Start of Data supplied

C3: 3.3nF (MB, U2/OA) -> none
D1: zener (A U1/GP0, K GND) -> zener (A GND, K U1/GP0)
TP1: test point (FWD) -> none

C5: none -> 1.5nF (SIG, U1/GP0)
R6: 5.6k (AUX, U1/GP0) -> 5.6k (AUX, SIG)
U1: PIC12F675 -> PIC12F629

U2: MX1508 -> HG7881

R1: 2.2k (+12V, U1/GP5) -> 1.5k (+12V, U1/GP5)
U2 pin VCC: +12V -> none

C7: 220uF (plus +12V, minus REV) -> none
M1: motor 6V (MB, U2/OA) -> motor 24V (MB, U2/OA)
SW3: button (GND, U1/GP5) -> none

End of Data supplied

Match on "none" and copy out every line of the entries that contains it.

C3: 3.3nF (MB, U2/OA) -> none
TP1: test point (FWD) -> none
C5: none -> 1.5nF (SIG, U1/GP0)
U2 pin VCC: +12V -> none
C7: 220uF (plus +12V, minus REV) -> none
SW3: button (GND, U1/GP5) -> none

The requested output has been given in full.